> _Task_
Report only the number of lines below in which the string "RELAY" appears.

[Opening Exercise inputs section]

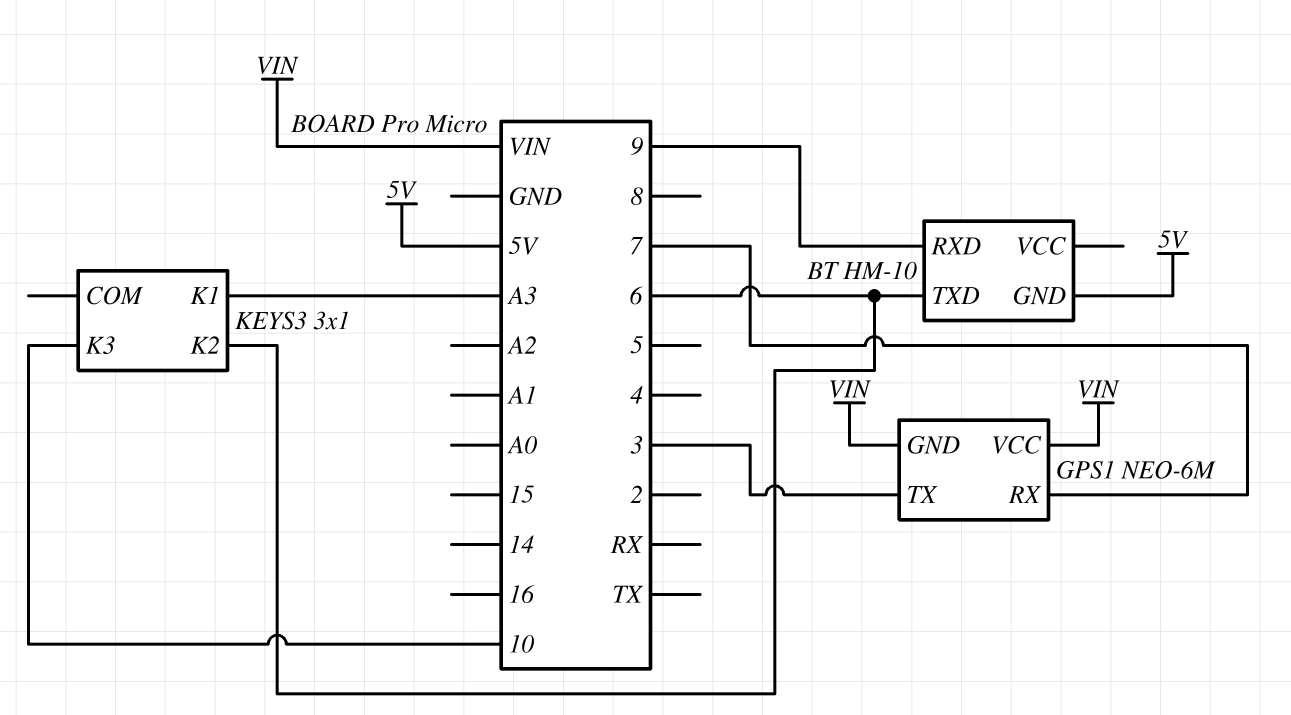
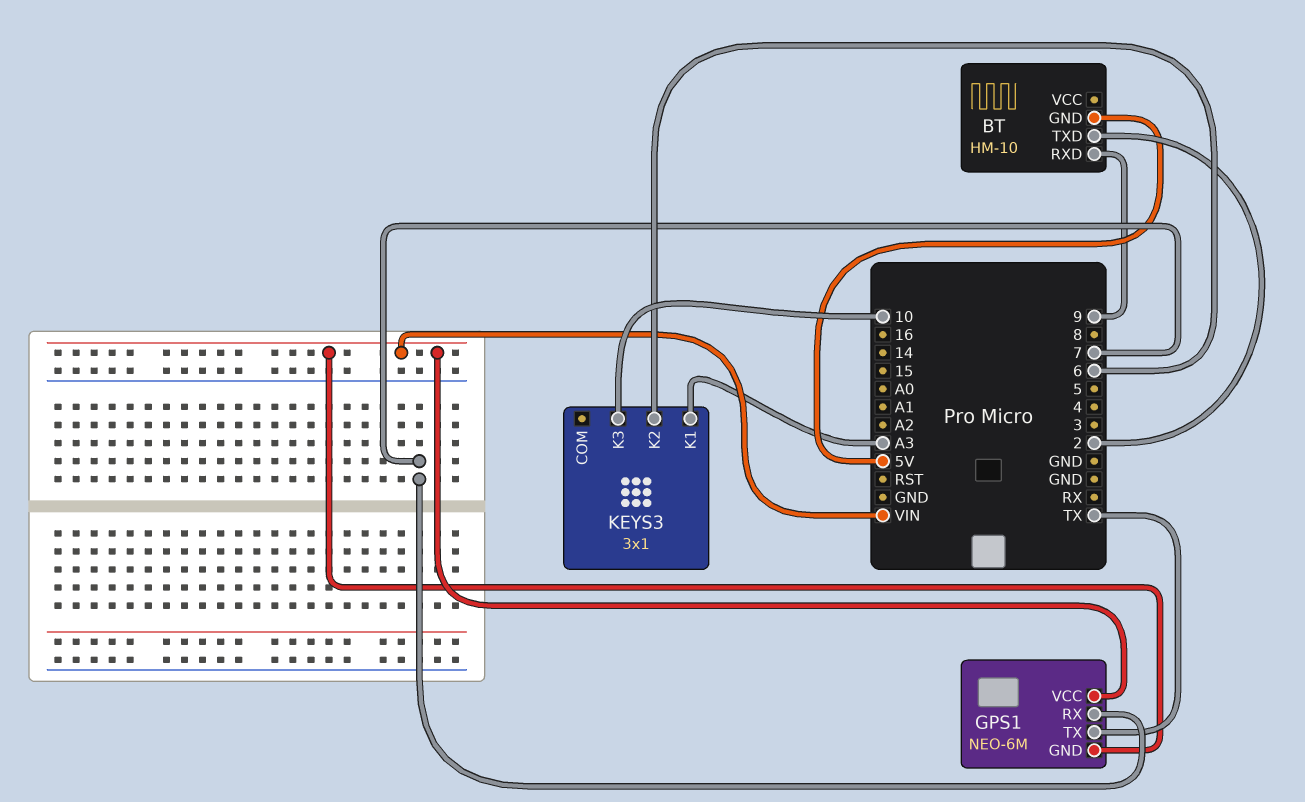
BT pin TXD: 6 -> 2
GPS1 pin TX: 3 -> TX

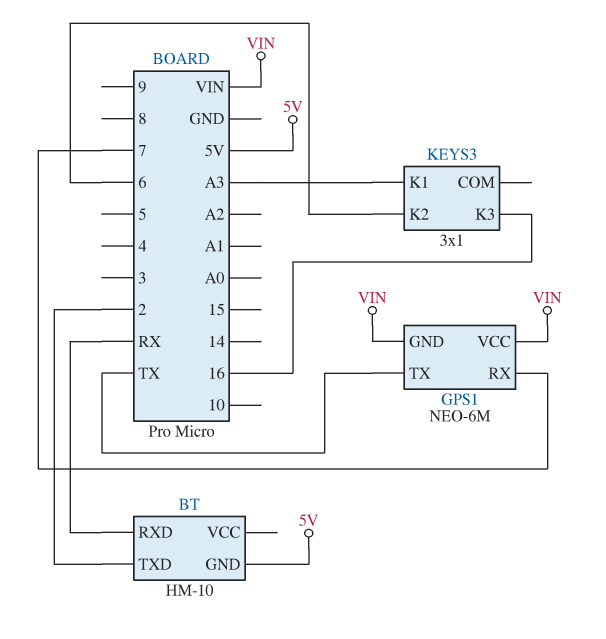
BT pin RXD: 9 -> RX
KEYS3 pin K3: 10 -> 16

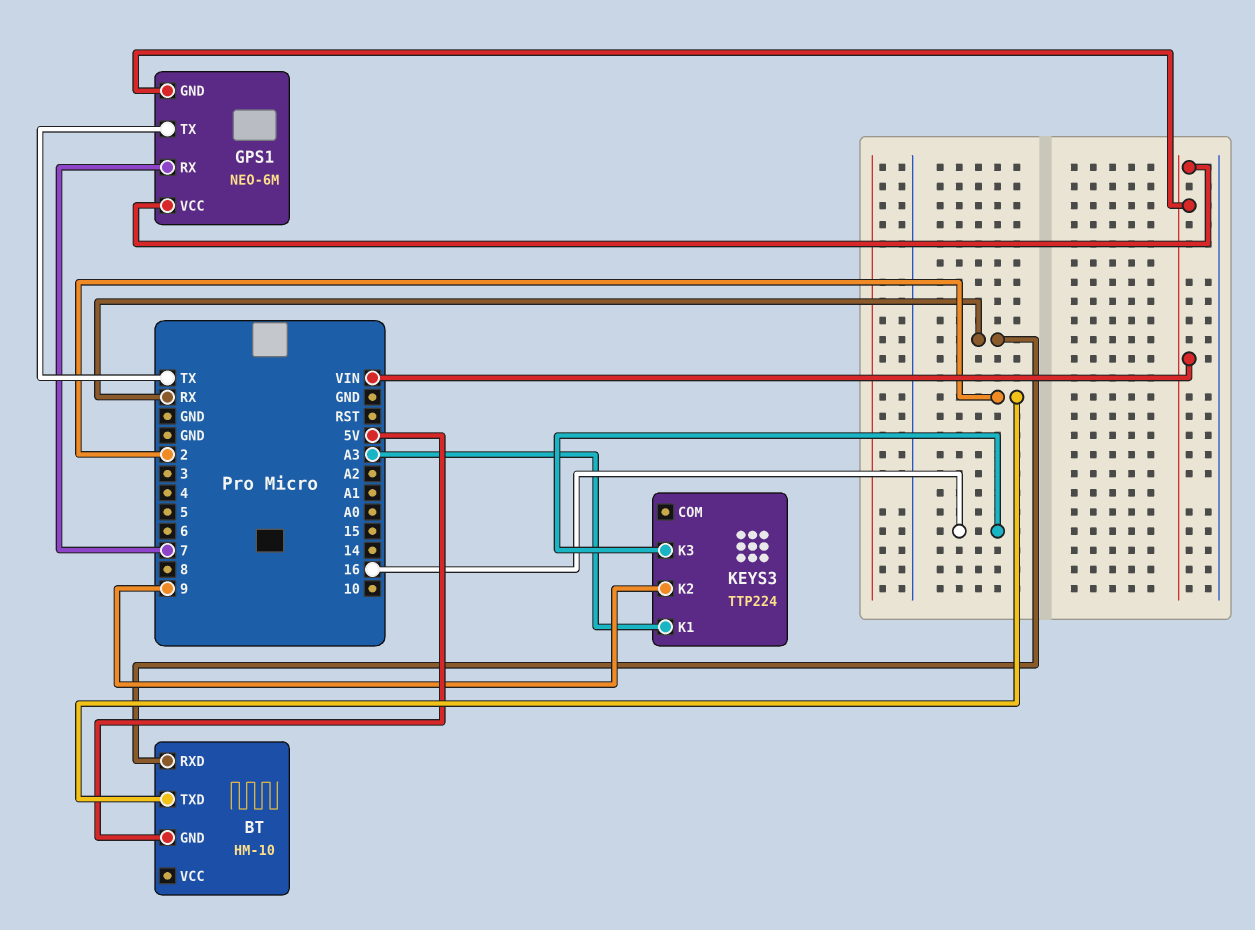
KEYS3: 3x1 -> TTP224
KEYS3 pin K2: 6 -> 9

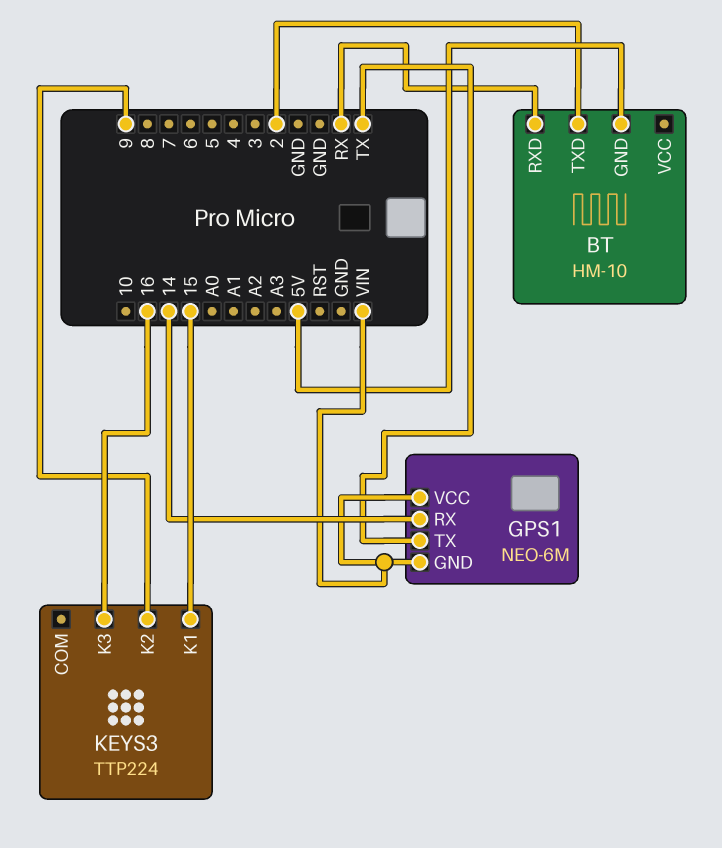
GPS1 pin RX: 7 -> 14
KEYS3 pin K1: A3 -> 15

[Closing Exercise inputs section]
[Opening Exercise inputs section]

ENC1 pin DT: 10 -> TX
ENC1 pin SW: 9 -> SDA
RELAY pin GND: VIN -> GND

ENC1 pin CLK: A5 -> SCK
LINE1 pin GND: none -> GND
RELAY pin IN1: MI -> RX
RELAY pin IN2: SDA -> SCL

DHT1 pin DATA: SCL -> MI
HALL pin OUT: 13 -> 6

[Closing Exercise inputs section]
[Opening Exercise inputs section]

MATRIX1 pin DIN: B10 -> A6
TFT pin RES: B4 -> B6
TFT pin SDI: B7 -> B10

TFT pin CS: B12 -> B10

[Closing Exercise inputs section]

> _Result below_
3